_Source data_

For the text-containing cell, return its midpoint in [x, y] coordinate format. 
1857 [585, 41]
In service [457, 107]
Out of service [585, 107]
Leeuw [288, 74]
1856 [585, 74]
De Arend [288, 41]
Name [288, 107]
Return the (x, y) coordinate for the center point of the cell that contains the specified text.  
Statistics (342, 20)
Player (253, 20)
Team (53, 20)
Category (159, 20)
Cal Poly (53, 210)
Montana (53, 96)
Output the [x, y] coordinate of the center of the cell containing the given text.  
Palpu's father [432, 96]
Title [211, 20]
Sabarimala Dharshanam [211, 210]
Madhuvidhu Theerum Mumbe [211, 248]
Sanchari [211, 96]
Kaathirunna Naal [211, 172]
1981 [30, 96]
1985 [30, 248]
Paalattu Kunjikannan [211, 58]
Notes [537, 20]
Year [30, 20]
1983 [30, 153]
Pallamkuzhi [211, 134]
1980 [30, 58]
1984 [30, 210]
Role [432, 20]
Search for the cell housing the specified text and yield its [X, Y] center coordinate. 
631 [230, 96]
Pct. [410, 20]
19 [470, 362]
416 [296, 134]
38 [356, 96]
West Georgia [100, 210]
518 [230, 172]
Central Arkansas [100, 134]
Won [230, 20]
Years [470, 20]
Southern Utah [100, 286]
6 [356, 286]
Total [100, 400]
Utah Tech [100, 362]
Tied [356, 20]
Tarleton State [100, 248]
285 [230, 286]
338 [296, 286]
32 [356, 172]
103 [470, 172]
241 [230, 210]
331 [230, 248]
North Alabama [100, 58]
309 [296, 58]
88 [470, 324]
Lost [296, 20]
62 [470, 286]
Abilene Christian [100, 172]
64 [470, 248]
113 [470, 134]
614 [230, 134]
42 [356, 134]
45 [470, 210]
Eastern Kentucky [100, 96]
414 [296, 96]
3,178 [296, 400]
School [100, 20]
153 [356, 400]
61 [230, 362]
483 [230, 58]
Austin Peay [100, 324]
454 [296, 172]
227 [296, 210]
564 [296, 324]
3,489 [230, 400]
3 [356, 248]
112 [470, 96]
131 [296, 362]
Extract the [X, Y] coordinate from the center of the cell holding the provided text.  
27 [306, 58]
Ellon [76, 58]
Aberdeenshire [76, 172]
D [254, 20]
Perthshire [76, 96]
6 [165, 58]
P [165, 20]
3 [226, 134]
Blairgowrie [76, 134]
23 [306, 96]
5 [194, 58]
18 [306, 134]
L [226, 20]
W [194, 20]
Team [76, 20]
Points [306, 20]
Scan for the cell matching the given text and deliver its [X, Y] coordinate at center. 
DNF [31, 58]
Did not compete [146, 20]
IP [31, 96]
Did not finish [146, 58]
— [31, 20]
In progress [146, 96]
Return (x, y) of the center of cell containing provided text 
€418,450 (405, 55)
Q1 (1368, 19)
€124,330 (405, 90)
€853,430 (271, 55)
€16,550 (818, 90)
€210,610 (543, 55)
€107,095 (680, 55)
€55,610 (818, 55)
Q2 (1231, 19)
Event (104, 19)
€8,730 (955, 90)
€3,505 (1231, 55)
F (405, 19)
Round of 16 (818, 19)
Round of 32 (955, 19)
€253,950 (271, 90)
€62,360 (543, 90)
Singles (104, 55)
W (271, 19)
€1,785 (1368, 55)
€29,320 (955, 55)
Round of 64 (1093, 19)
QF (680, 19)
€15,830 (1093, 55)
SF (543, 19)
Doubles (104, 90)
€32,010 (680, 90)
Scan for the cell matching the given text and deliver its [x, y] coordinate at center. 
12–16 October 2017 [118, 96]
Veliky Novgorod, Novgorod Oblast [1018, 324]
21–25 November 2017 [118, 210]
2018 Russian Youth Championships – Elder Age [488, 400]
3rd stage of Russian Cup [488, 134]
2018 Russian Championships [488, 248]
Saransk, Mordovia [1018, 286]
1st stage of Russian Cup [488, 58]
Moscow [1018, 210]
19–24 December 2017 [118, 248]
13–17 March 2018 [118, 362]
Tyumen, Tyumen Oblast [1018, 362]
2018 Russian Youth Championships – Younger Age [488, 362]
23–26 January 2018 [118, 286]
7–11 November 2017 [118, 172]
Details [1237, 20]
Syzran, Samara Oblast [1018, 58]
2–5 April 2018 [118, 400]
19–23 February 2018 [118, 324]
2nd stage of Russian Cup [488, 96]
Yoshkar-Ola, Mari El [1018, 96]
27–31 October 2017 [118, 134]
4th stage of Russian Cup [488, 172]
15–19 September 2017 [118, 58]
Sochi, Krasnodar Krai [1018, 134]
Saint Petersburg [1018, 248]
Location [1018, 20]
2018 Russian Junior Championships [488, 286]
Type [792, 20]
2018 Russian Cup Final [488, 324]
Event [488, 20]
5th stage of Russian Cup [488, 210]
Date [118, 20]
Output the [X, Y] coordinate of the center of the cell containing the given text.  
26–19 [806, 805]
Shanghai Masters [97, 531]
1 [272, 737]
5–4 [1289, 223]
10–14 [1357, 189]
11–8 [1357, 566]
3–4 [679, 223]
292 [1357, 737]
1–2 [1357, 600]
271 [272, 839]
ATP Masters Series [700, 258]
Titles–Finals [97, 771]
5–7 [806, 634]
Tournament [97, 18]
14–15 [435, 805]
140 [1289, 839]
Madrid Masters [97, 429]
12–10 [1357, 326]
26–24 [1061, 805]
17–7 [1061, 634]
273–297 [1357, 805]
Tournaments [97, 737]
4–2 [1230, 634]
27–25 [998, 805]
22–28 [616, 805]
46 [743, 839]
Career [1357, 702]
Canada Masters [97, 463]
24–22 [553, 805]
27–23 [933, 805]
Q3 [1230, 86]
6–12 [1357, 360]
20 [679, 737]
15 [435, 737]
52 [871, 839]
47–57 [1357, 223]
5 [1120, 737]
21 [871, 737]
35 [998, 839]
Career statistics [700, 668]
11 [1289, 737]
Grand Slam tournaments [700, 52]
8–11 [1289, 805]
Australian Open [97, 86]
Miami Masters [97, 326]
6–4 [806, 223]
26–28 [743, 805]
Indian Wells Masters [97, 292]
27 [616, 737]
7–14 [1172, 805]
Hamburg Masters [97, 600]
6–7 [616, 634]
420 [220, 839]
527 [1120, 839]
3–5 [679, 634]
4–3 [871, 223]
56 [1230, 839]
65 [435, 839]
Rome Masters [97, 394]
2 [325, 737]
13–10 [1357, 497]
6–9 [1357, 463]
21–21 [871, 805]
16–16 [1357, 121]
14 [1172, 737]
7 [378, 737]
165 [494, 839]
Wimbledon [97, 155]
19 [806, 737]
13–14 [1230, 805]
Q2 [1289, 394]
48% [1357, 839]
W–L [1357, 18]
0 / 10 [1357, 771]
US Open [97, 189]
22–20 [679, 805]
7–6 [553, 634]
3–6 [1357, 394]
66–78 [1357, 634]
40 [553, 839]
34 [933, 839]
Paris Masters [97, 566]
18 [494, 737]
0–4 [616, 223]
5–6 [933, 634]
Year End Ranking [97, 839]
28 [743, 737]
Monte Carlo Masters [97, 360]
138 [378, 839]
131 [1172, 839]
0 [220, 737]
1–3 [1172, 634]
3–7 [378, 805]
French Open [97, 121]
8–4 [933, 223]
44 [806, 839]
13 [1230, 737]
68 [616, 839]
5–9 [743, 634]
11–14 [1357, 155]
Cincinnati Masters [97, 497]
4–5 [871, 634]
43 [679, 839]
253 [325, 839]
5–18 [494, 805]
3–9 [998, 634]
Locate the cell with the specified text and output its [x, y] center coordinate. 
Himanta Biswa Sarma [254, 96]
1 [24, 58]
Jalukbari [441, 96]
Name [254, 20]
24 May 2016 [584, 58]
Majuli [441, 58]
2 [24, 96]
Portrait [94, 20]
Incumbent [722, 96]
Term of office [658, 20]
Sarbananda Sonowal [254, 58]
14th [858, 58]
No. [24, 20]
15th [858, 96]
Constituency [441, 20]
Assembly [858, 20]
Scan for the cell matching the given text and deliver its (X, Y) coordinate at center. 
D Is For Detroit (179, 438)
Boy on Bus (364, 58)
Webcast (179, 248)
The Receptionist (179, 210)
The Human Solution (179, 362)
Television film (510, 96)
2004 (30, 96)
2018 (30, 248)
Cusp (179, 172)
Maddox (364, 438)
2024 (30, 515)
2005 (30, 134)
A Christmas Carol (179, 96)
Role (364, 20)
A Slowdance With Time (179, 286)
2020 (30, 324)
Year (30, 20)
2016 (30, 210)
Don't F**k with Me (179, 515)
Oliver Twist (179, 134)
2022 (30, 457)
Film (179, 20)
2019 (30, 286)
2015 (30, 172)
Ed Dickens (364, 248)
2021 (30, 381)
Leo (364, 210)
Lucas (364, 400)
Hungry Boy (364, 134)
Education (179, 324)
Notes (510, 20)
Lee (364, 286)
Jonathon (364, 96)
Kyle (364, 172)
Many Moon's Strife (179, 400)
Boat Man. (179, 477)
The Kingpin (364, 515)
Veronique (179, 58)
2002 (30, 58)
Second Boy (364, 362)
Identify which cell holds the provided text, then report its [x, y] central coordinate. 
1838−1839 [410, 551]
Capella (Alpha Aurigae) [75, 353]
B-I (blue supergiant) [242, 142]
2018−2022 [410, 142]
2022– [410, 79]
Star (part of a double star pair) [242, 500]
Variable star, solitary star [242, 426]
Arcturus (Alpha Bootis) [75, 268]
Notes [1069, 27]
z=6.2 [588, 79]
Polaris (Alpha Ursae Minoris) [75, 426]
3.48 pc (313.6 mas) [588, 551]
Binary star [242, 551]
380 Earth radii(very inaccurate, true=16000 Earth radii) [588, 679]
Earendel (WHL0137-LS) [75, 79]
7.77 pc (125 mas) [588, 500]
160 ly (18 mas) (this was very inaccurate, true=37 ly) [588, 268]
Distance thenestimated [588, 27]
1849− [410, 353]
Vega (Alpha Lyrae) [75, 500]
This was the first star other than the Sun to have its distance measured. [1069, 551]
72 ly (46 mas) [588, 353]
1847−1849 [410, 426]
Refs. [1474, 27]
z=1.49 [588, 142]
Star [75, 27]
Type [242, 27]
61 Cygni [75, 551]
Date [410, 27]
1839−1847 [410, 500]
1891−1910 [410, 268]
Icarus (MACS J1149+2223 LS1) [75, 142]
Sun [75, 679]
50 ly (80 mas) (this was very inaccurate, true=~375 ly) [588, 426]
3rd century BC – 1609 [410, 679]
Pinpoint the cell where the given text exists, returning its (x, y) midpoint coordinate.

_EXERCISE REQUIREMENTS_
Return the items word for word, starting at their first line and ending at the line that contains "Player (253, 20)".

_ANSWER FOR THIS EXERCISE_
For the text-containing cell, return its midpoint in [x, y] coordinate format. 
1857 [585, 41]
In service [457, 107]
Out of service [585, 107]
Leeuw [288, 74]
1856 [585, 74]
De Arend [288, 41]
Name [288, 107]
Return the (x, y) coordinate for the center point of the cell that contains the specified text.  
Statistics (342, 20)
Player (253, 20)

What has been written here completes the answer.